▼▼▼

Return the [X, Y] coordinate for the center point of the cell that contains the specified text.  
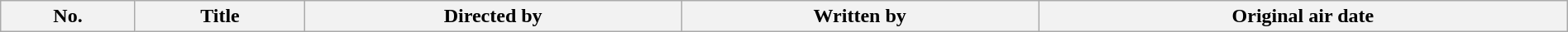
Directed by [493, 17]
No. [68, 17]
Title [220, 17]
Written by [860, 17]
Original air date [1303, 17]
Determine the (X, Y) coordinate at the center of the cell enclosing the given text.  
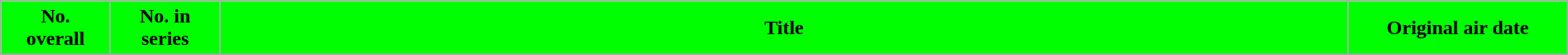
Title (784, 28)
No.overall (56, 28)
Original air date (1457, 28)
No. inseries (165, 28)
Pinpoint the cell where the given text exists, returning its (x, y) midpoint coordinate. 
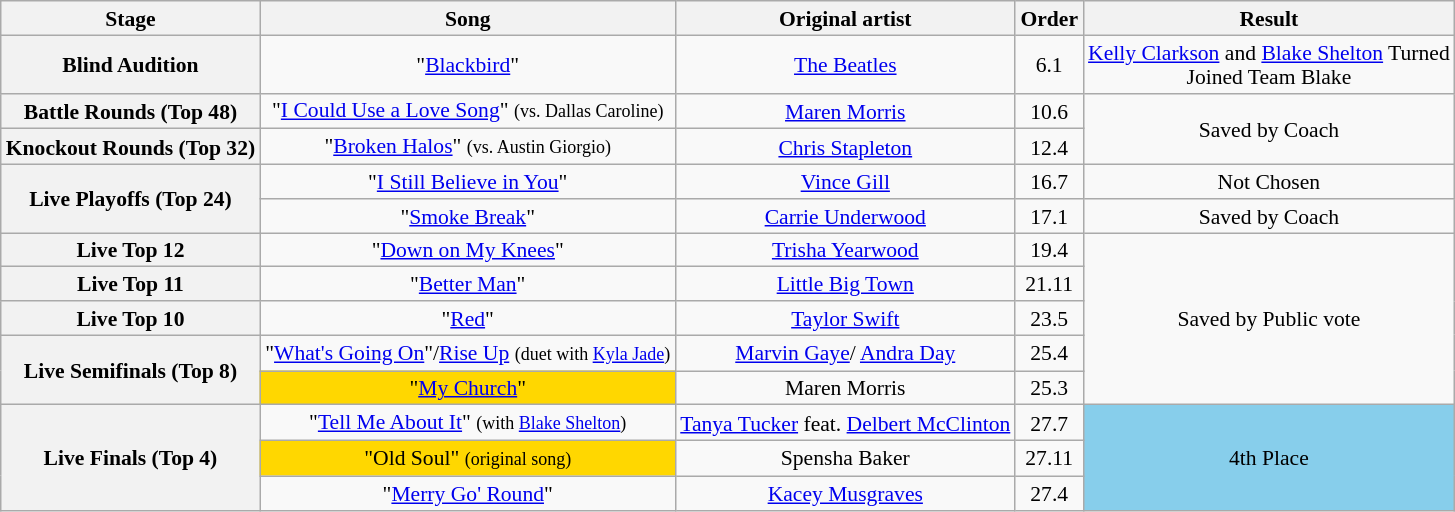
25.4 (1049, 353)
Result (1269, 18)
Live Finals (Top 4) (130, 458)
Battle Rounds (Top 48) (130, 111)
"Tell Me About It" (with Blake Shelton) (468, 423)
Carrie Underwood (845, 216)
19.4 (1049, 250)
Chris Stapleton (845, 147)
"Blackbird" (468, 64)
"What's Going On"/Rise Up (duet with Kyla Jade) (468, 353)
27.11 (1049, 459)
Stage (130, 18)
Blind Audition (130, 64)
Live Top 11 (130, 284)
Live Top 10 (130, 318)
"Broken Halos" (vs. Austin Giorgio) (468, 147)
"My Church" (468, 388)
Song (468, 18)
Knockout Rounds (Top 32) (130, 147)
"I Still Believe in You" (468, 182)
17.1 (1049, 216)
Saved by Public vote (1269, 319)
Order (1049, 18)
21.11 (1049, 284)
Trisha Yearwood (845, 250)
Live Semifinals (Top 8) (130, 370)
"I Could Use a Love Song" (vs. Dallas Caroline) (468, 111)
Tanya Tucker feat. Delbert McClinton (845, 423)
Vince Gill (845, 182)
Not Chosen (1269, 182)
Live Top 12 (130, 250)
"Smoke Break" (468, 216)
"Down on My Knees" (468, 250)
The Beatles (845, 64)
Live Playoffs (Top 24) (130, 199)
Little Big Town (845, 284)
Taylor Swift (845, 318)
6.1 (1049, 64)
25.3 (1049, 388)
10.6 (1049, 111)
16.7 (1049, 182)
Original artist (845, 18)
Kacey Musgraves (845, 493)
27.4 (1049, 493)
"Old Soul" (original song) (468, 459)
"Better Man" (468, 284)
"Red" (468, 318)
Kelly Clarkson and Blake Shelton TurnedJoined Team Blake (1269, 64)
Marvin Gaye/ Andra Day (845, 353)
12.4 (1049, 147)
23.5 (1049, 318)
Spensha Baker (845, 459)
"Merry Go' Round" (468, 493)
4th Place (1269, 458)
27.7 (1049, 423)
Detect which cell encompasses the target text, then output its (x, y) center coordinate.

▲▲▲

• **TASK**
Copy out every line of the data above that contains the word "text". Case counts.

• **THE COMPLETED TASK**
Return the [X, Y] coordinate for the center point of the cell that contains the specified text.  
Determine the (X, Y) coordinate at the center of the cell enclosing the given text.  
Pinpoint the cell where the given text exists, returning its (x, y) midpoint coordinate. 
Detect which cell encompasses the target text, then output its (x, y) center coordinate.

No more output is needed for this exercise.